Records provided: Begin

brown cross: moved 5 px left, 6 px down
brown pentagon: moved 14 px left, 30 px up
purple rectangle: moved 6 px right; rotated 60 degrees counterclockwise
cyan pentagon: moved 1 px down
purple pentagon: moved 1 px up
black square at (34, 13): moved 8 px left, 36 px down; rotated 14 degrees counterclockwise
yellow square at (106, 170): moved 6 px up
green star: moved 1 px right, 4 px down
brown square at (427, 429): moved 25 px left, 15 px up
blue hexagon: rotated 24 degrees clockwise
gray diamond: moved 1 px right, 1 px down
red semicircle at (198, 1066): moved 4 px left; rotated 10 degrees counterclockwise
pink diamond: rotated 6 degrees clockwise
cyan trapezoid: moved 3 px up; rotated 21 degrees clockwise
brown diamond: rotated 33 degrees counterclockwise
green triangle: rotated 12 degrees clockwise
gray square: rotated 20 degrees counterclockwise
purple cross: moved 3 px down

Records provided: End

Task brief =
Could you write out, unchanged, the line with "red semicircle at" and every line after it in the data above?

Task solution =
red semicircle at (198, 1066): moved 4 px left; rotated 10 degrees counterclockwise
pink diamond: rotated 6 degrees clockwise
cyan trapezoid: moved 3 px up; rotated 21 degrees clockwise
brown diamond: rotated 33 degrees counterclockwise
green triangle: rotated 12 degrees clockwise
gray square: rotated 20 degrees counterclockwise
purple cross: moved 3 px down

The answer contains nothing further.